→ What to work on
Restate the data below word for word, and let no image into your version.

→ Provided data
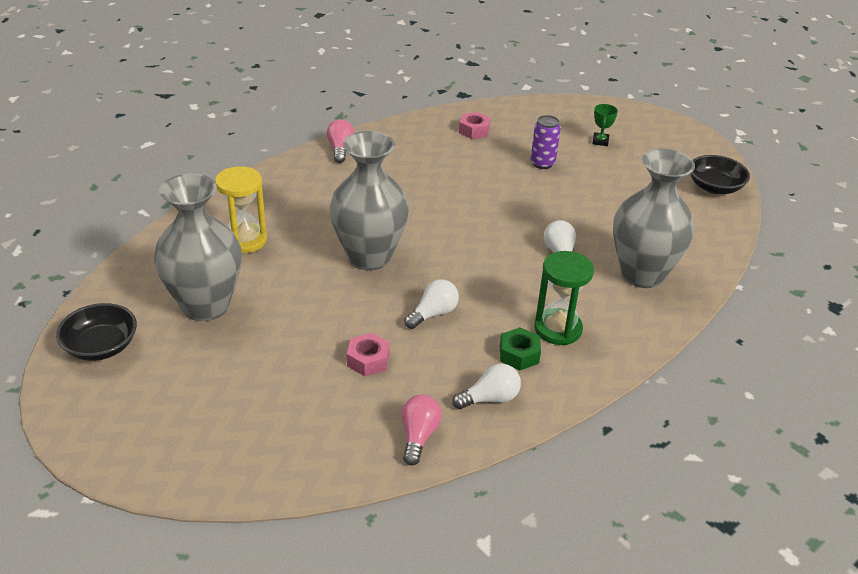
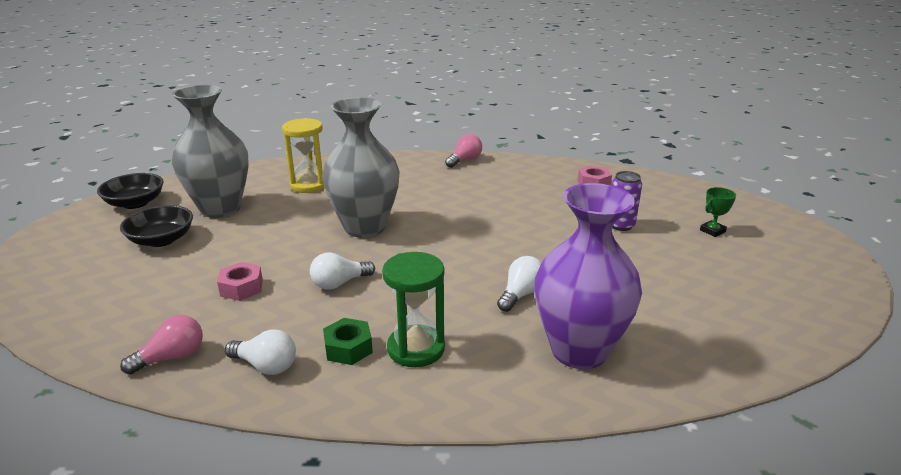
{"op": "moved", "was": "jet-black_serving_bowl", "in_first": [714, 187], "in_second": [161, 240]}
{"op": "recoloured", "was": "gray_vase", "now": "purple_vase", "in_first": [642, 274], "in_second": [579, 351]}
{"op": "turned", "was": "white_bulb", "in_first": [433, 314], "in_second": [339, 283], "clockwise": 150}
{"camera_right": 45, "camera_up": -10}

→ Your solution
{"op": "moved", "was": "jet-black_serving_bowl", "in_first": [714, 187], "in_second": [161, 240]}
{"op": "recoloured", "was": "gray_vase", "now": "purple_vase", "in_first": [642, 274], "in_second": [579, 351]}
{"op": "turned", "was": "white_bulb", "in_first": [433, 314], "in_second": [339, 283], "clockwise": 150}
{"camera_right": 45, "camera_up": -10}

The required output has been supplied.